→ **TASK TO CARRY OUT**
Only the text of the records, copied exactly, is wanted; no pictures.

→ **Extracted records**
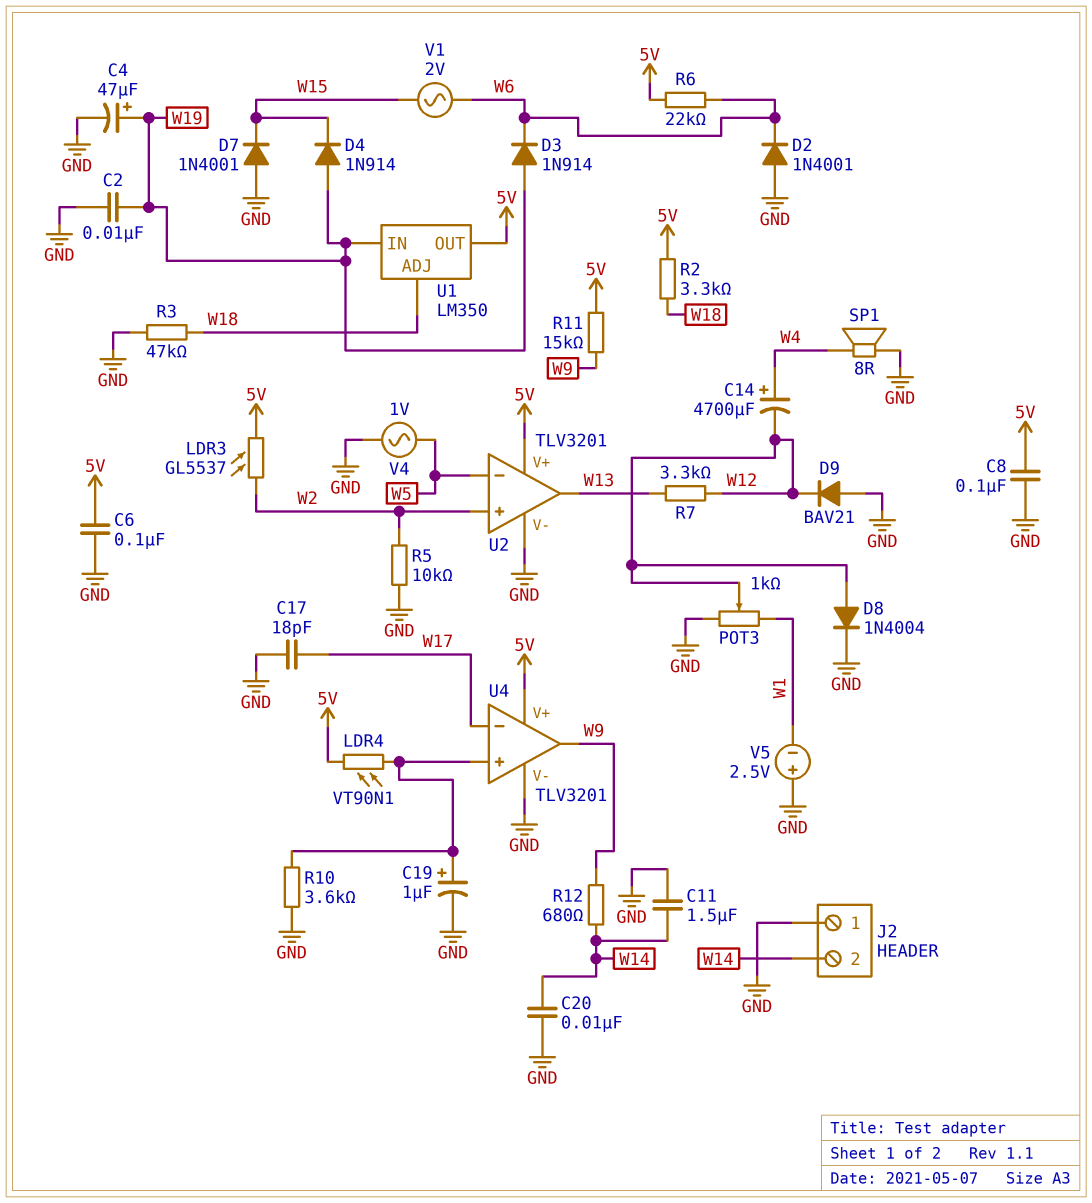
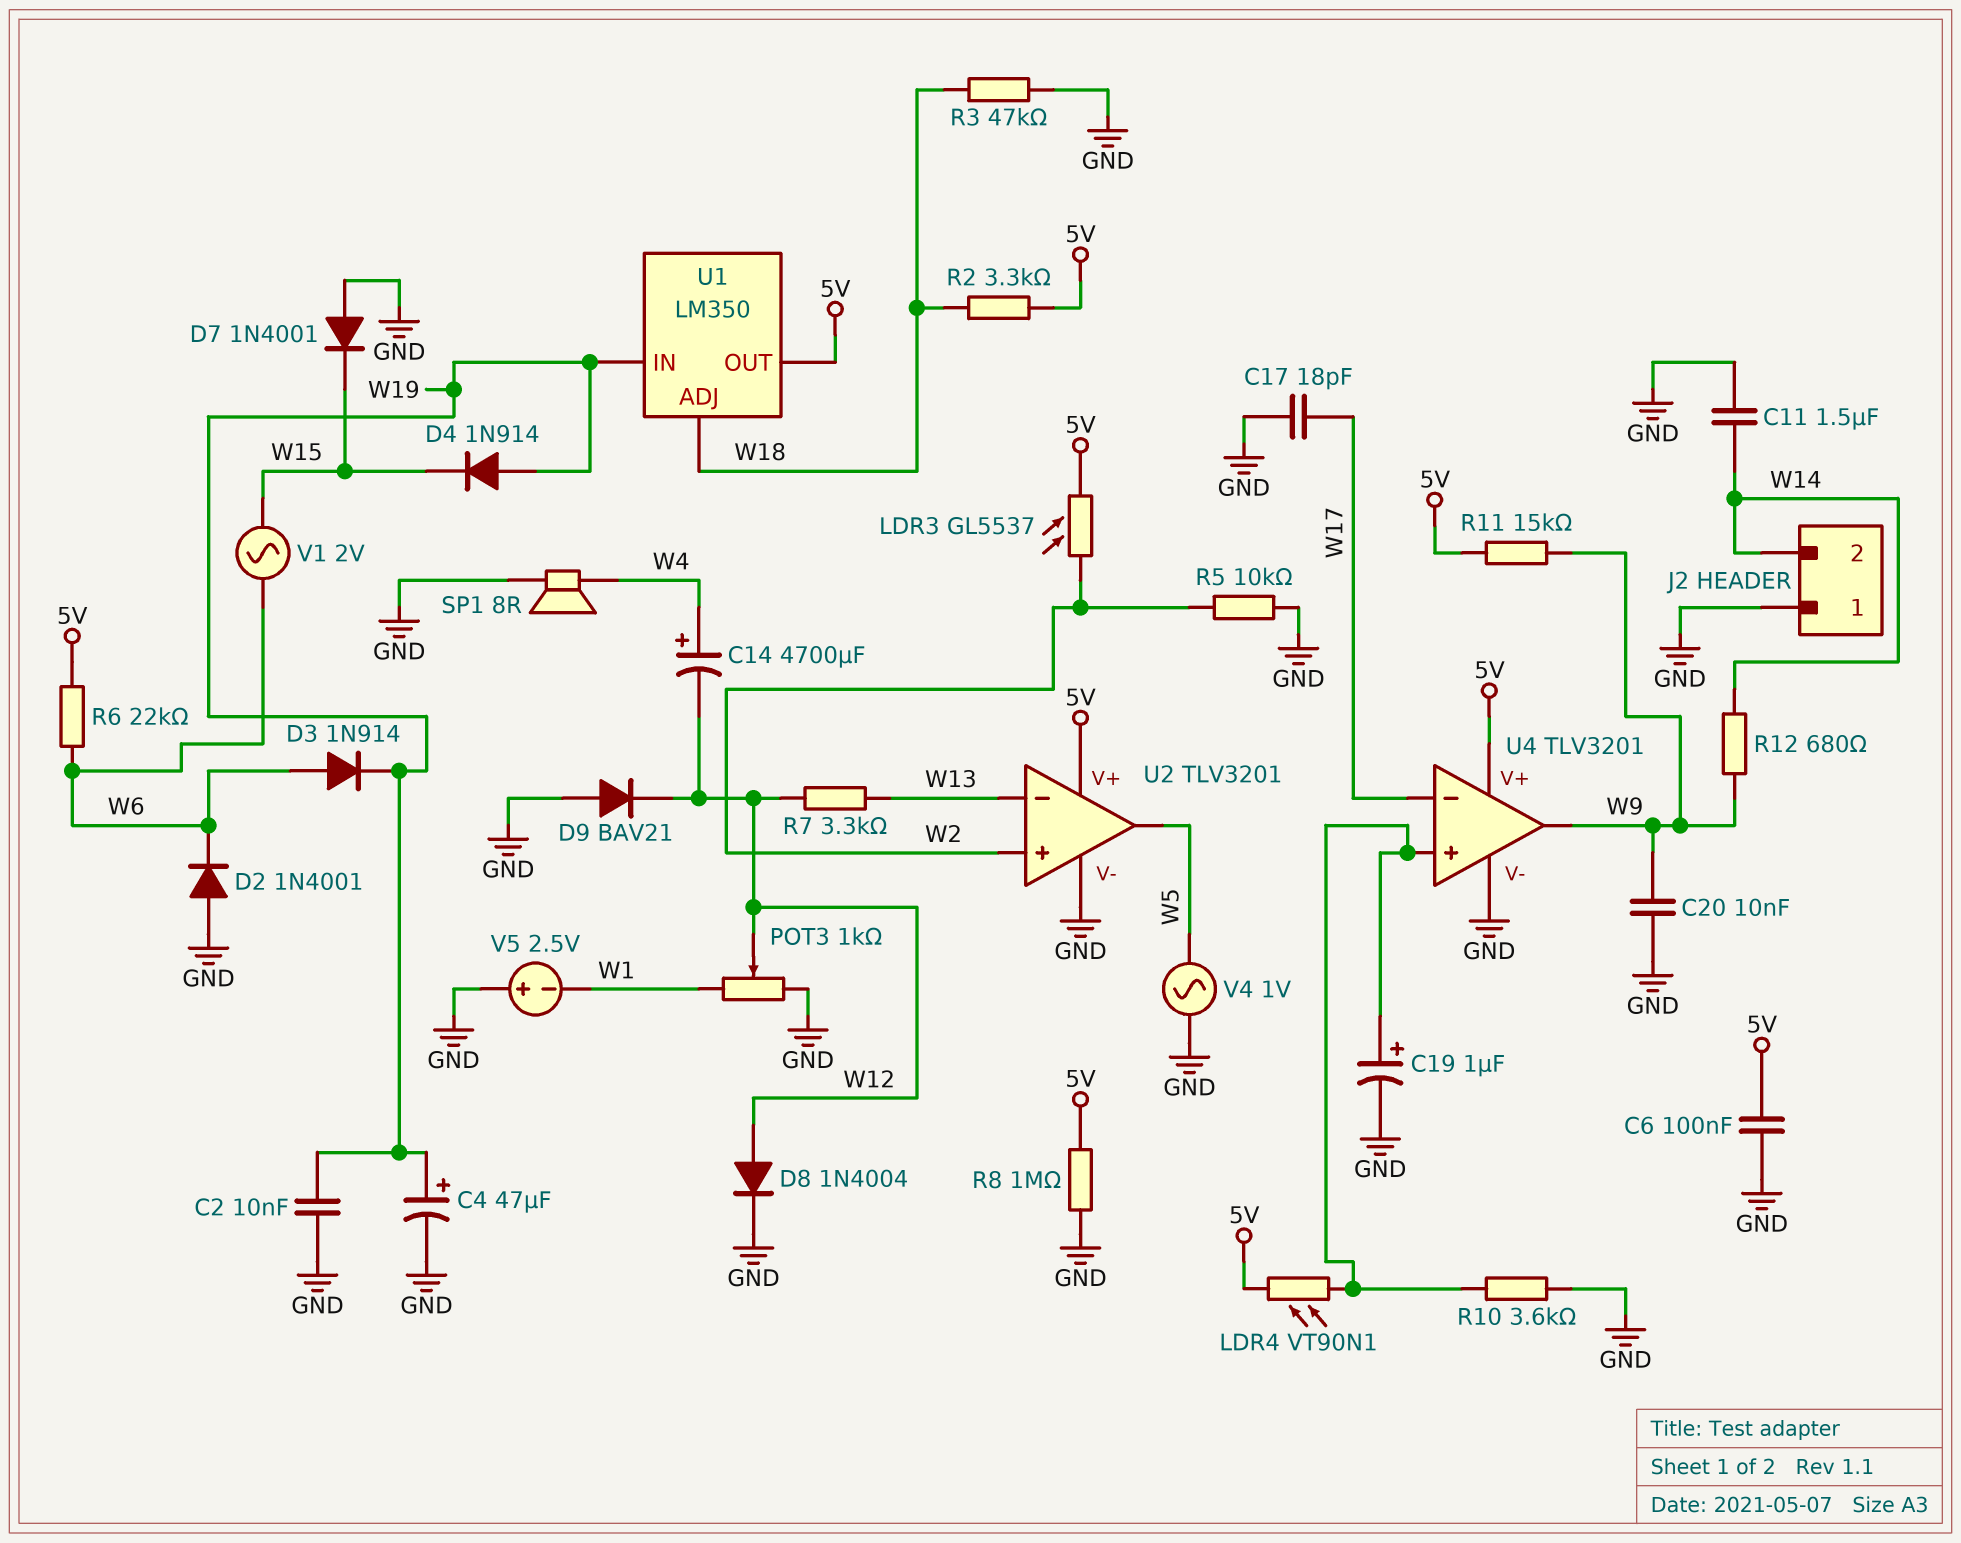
C8: 100nF (5V, GND) -> none
C20: 10nF (GND, W14) -> 10nF (GND, W9)
D3: diode 1N914 (A W19, K W6) -> diode 1N914 (A W6, K W19)
R8: none -> 1M (5V, GND)
U2 pin in-: W5 -> W13
U2 pin out: W13 -> W5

→ **RESULT FOR THIS TASK**
C8: 100nF (5V, GND) -> none
C20: 10nF (GND, W14) -> 10nF (GND, W9)
D3: diode 1N914 (A W19, K W6) -> diode 1N914 (A W6, K W19)
R8: none -> 1M (5V, GND)
U2 pin in-: W5 -> W13
U2 pin out: W13 -> W5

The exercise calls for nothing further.